## What the task requires
Among the records that follow, set down only the lines from the one containing "white cactus [127,103,172,161] -> none" to the one containing "pink house [310,166,373,238]", both included, exactly.

## Dataset content
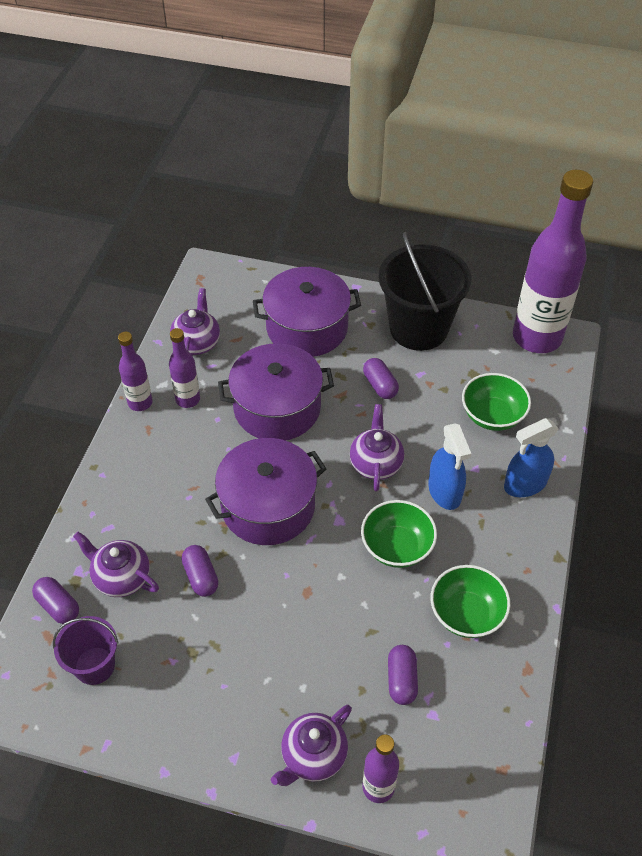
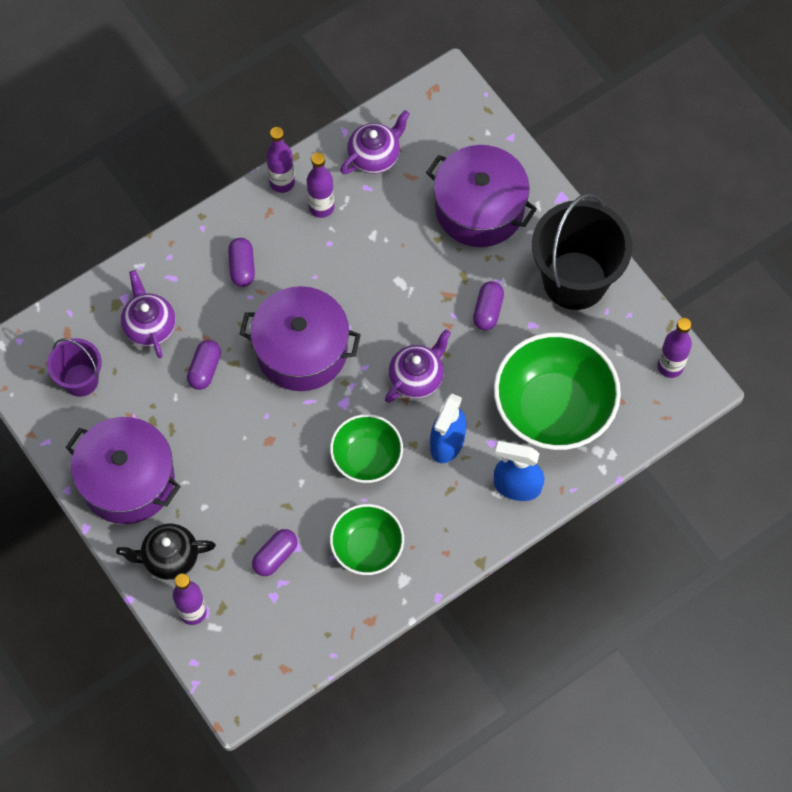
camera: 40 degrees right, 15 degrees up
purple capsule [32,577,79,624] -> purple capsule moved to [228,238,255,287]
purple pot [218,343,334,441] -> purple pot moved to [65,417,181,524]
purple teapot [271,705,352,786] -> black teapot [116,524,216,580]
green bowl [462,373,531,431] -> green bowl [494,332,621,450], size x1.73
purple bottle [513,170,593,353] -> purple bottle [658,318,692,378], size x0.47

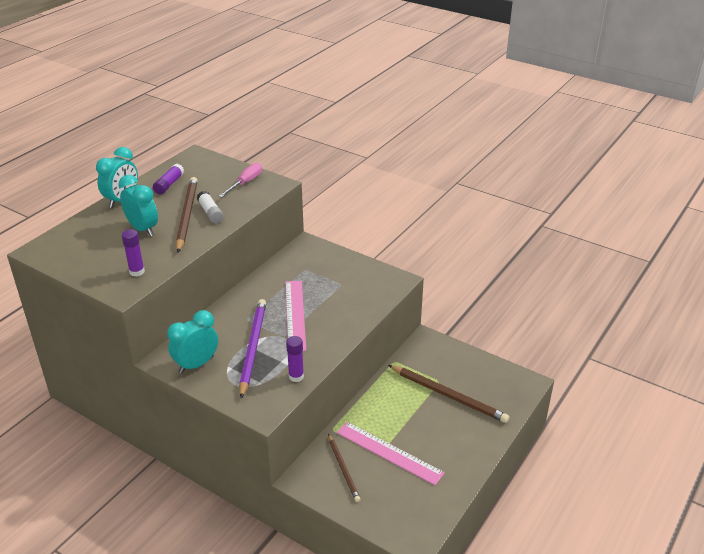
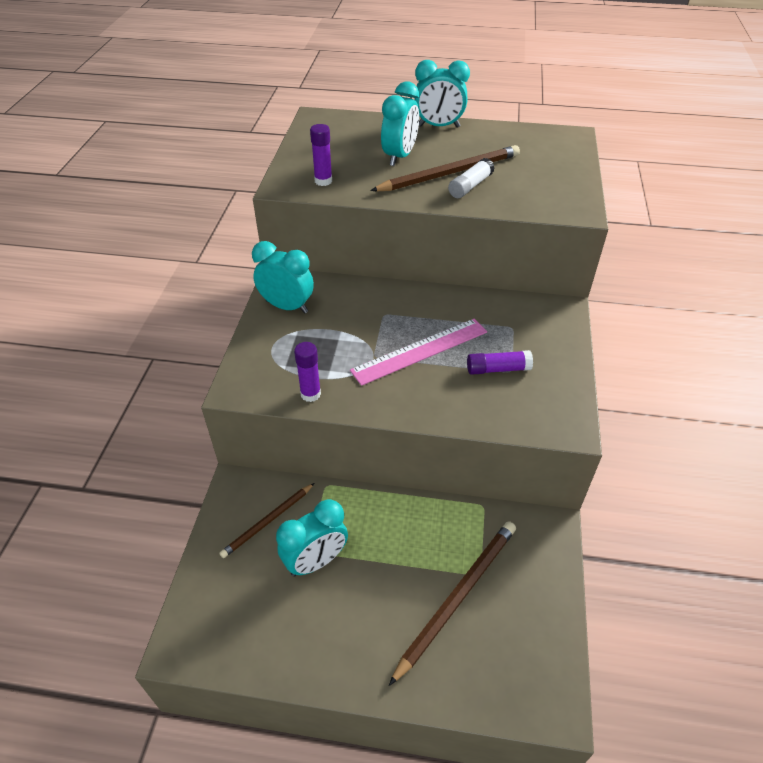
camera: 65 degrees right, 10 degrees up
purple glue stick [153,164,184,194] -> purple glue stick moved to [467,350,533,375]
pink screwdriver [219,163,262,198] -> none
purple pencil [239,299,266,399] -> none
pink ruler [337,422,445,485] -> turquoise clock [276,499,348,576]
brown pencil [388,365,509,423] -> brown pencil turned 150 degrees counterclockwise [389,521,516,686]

...

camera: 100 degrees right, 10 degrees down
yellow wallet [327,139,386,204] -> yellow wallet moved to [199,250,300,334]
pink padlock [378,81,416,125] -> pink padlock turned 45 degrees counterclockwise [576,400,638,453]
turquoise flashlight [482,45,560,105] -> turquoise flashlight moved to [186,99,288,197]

--

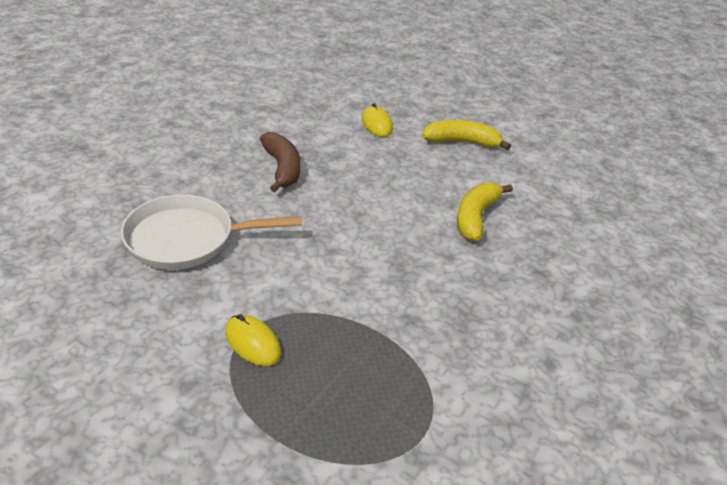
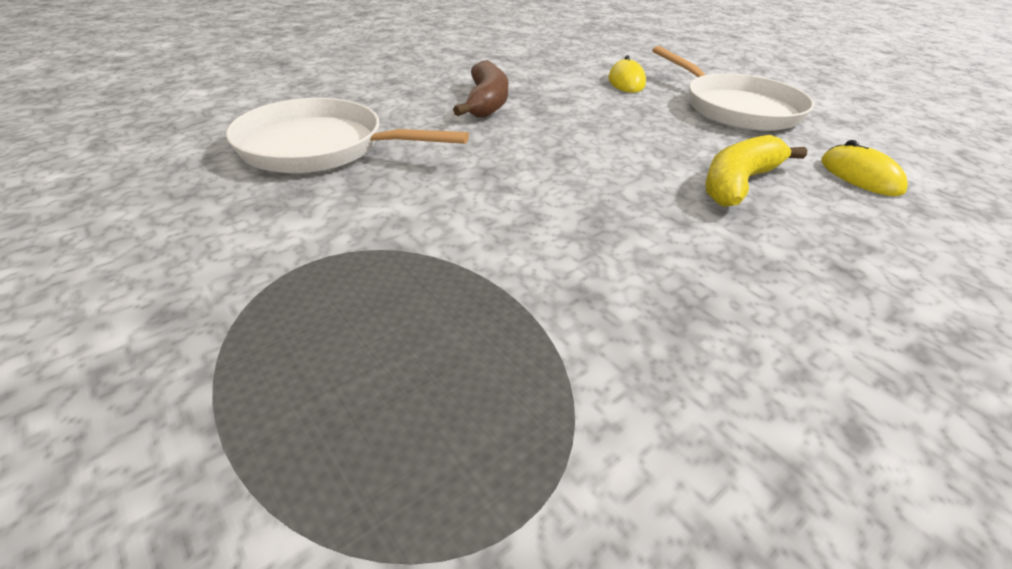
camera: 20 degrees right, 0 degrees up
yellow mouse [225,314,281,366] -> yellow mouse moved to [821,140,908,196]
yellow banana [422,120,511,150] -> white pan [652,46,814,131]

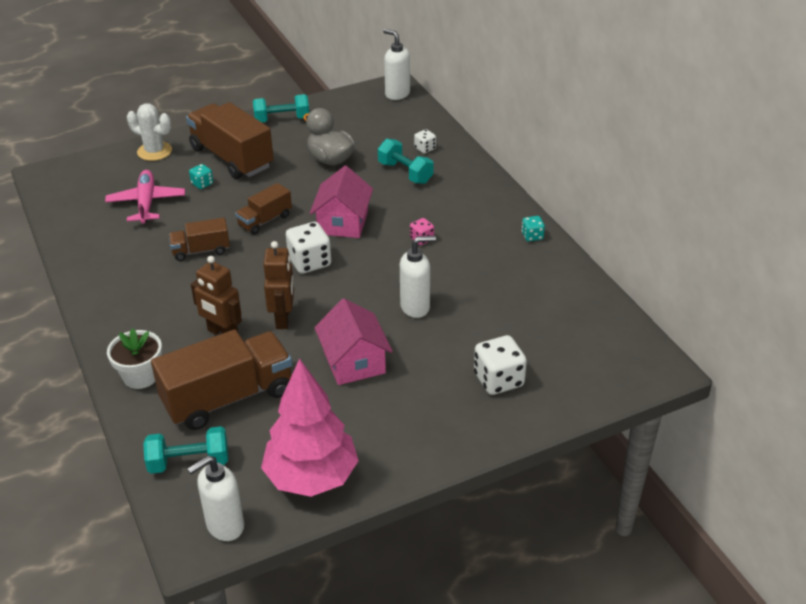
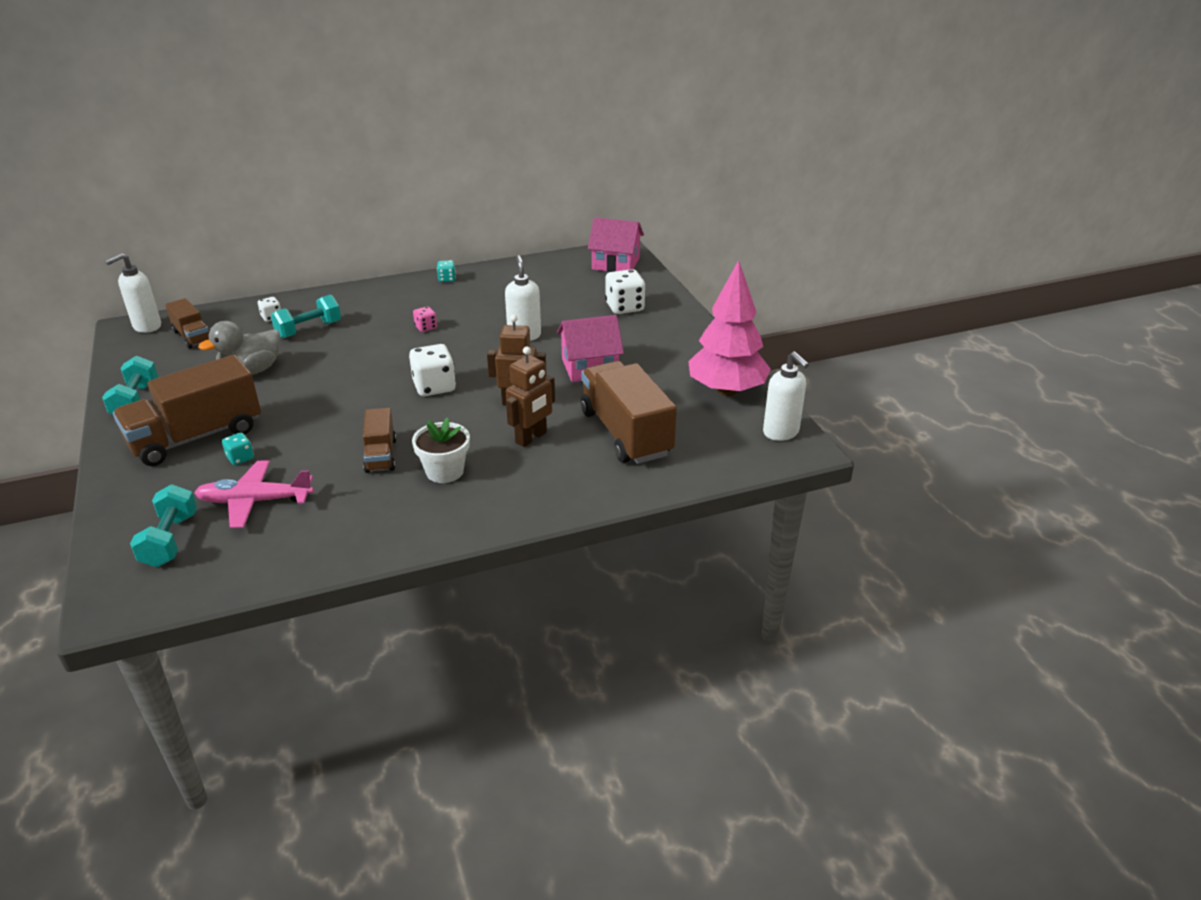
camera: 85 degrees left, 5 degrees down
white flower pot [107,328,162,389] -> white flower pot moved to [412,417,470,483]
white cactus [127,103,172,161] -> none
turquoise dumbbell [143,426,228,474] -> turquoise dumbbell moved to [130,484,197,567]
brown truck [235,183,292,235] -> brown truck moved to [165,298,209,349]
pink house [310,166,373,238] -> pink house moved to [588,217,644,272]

## Solved exercise
white cactus [127,103,172,161] -> none
turquoise dumbbell [143,426,228,474] -> turquoise dumbbell moved to [130,484,197,567]
brown truck [235,183,292,235] -> brown truck moved to [165,298,209,349]
pink house [310,166,373,238] -> pink house moved to [588,217,644,272]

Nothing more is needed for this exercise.